** Begin **

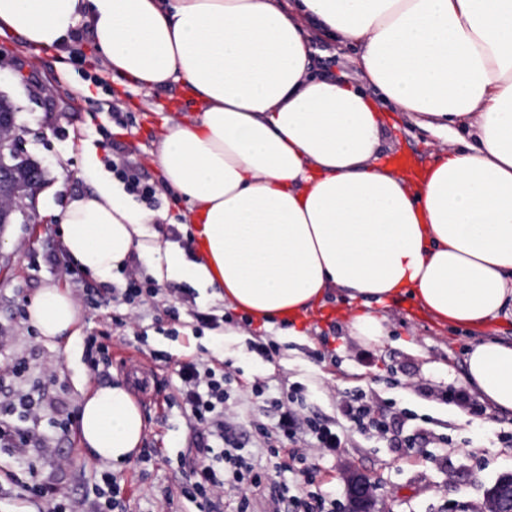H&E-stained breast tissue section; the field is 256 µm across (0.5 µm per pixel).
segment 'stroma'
<instances>
[{
    "instance_id": "35a3bbf8",
    "label": "stroma",
    "mask_w": 512,
    "mask_h": 512,
    "mask_svg": "<svg viewBox=\"0 0 512 512\" xmlns=\"http://www.w3.org/2000/svg\"><path fill=\"white\" fill-rule=\"evenodd\" d=\"M304 33L315 49L319 74L362 86L353 49L319 29L308 27ZM82 49L83 59L68 65L55 52L36 55L20 40L0 36V97L16 111L14 138L23 157L42 170L32 221L6 225L0 232V336L7 339L0 354V403L8 402L16 390L38 385L45 393L43 424L71 417L85 395L105 384L85 362V339L107 330L112 334L111 375L121 380L127 377L128 363L145 361L144 352L152 350L230 363L235 380L226 403L227 422L249 449L256 445V424L275 422L274 412L249 394L254 378L265 379L274 394L301 384L305 415L335 421L341 436L340 447L330 455L316 448L305 451L320 462L310 492L335 498L336 512H345V478L352 472L372 481L376 512H486V490L502 474L512 473V413L489 405L475 420L455 396L464 390L466 351L487 337L512 344L511 319L467 332L436 325L415 306L402 303L387 309L391 336L379 344H359L336 314L317 322L305 340L275 338L257 326L242 325L241 313H229L213 289L199 284L186 268L162 284V294L194 299L198 310L218 319L232 316L241 324L239 335L198 330L185 310L179 321H171L160 303L141 307L133 327L118 328L111 317L125 312V305L79 300L77 284L61 273L53 256L62 244L63 210L71 198L91 189L83 176L87 156L101 160L107 155L99 132L108 123L103 106L114 105L133 117L131 127L113 128L112 139L117 149L133 150L157 184L154 154L164 133L163 117L193 108L181 87L147 95L112 75L92 36H85ZM446 144V134L418 125L404 113L388 112L382 149L390 158L408 156L421 168ZM144 208L160 216L155 226L160 243L186 246L183 206L170 192L159 188L156 201ZM48 287L77 300V335L70 343L47 342L20 315ZM271 338L278 350L268 362L255 345ZM17 362L24 363V373L13 372ZM148 364V384H133L129 390L145 422L142 445L163 449L162 457L116 470L90 457L82 444H70L68 437L57 434L44 448L30 452V466L40 476L57 479L76 498L85 495L101 472L110 471L125 484L128 512H197L195 504L179 495L193 468L186 455L190 434L183 410L157 401L161 394L176 396L180 381L173 364ZM353 392L365 395L385 415V436L362 435L342 420L339 400ZM411 438L415 447H406ZM63 458L70 464L62 468L58 462ZM167 489L175 498L165 506L160 498Z\"/></svg>"
}]
</instances>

** End **

Do not include the images; transcribe the rest of the listing exactly.

H&E-stained breast tissue section; the field is 256 µm across (0.5 µm per pixel).
segment 'stroma'
<instances>
[{
    "instance_id": "35a3bbf8",
    "label": "stroma",
    "mask_w": 512,
    "mask_h": 512,
    "mask_svg": "<svg viewBox=\"0 0 512 512\" xmlns=\"http://www.w3.org/2000/svg\"><path fill=\"white\" fill-rule=\"evenodd\" d=\"M304 33L315 49L319 74L362 86L353 49L319 29L308 27ZM82 49L83 59L68 65L55 52L36 55L20 40L0 36V97L16 111L14 138L23 157L42 170L32 221L6 225L0 232V336L7 339L0 354V403L8 402L16 390L38 385L45 393L43 424L71 417L85 395L105 384L85 362V339L107 330L112 334L111 375L121 380L127 377L128 363L145 361L144 352L152 350L230 363L235 380L226 403L227 422L249 449L256 445V424L275 422L274 412L249 394L254 378L265 379L274 394L301 384L305 415L335 421L341 436L340 447L330 455L316 448L305 451L320 462L310 492L335 498L336 512H345V478L352 472L372 481L376 512H486V490L502 474L512 473V413L489 405L475 420L455 396L464 390L466 351L487 337L512 344L511 319L467 332L436 325L415 306L402 303L387 309L391 336L379 344H359L336 314L317 322L305 340L275 338L257 326L242 325L241 313H229L213 289L199 284L186 268L162 284V294L194 299L198 310L218 319L232 316L241 324L239 335L198 330L185 310L179 321H171L160 303L141 307L133 327L118 328L111 317L125 312V305L79 300L77 284L61 273L53 256L62 244L63 210L71 198L91 189L83 176L87 156L101 160L107 155L99 132L108 123L103 106L114 105L133 117L131 127L113 128L112 139L117 149L133 150L157 184L154 154L164 133L163 117L193 108L181 87L147 95L112 75L92 36H85ZM446 144V134L418 125L404 113L388 112L382 149L390 158L408 156L421 168ZM144 208L160 216L155 226L160 243L186 246L183 206L170 192L159 188L156 201ZM48 287L77 300V335L70 343L47 342L20 315ZM271 338L278 350L268 362L255 345ZM17 362L24 363V373L13 372ZM148 364V384H133L129 390L145 422L142 445L163 449L162 457L116 470L90 457L82 444H70L68 437L57 434L44 448L30 452V466L40 476L57 479L76 498L85 495L101 472L110 471L125 484L128 512H197L195 504L179 495L193 468L186 455L190 434L183 410L157 401L161 394L176 396L180 381L173 364ZM353 392L365 395L385 415V436L362 435L342 420L339 400ZM411 438L415 447H406ZM63 458L70 464L62 468L58 462ZM167 489L175 498L165 506L160 498Z\"/></svg>"
}]
</instances>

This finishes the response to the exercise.